Object state change records:
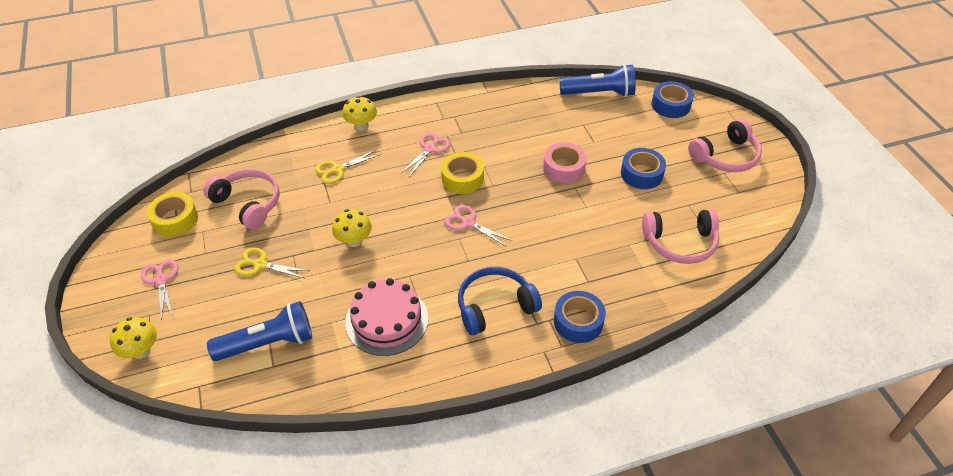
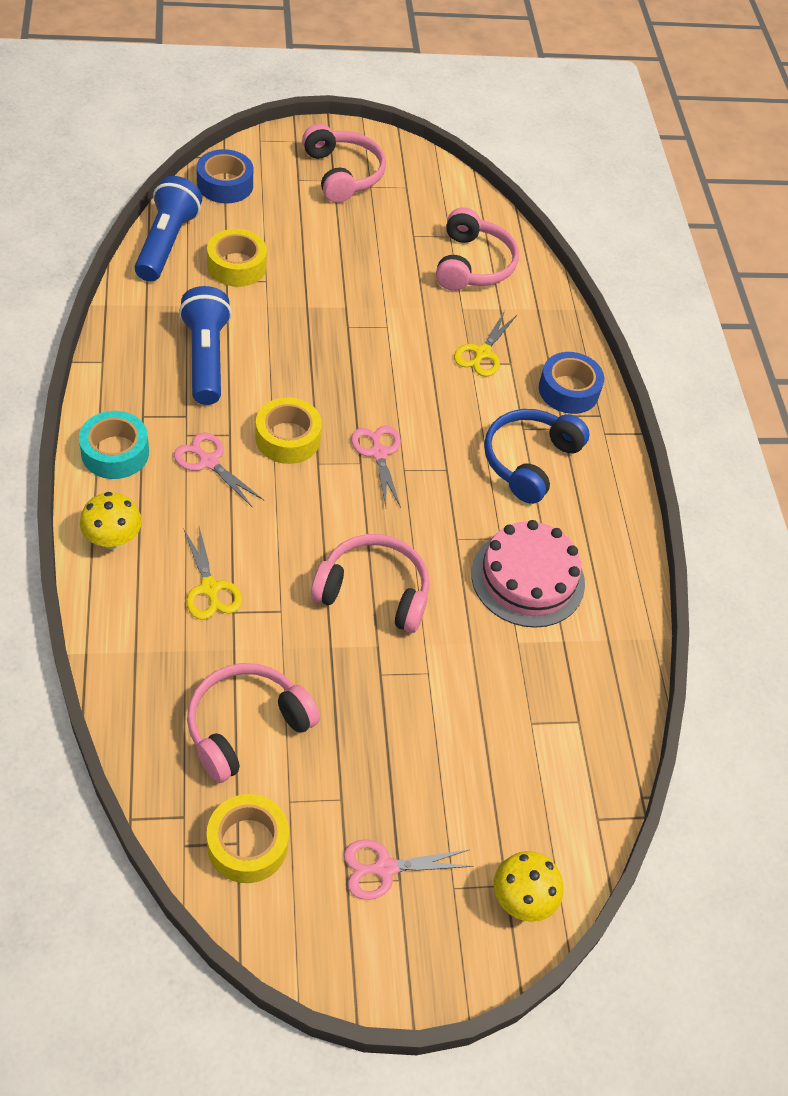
camera: 85 degrees left, 5 degrees up
(260, 265) = (389, 720): yellow scissors -> yellow scissors (482, 353)
(268, 343) = (539, 723): blue flashlight -> blue flashlight (206, 358)
(354, 241) = (373, 592): yellow mushroom -> pink headphones
(422, 112) = (115, 452): none -> turquoise tape
(468, 223) = (378, 453): pink scissors -> pink scissors turned 120 degrees clockwise
(495, 306) = (529, 461): blue headphones -> blue headphones turned 45 degrees clockwise
(564, 168) = (307, 326): pink tape -> none
(599, 126) = (237, 266): none -> yellow tape
(641, 174) = (346, 257): blue tape -> none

PROBLEM DESCRIPTION: Go through the entries and report every line with the string "none".

EXERCISE ANSWER:
(422, 112) = (115, 452): none -> turquoise tape
(564, 168) = (307, 326): pink tape -> none
(599, 126) = (237, 266): none -> yellow tape
(641, 174) = (346, 257): blue tape -> none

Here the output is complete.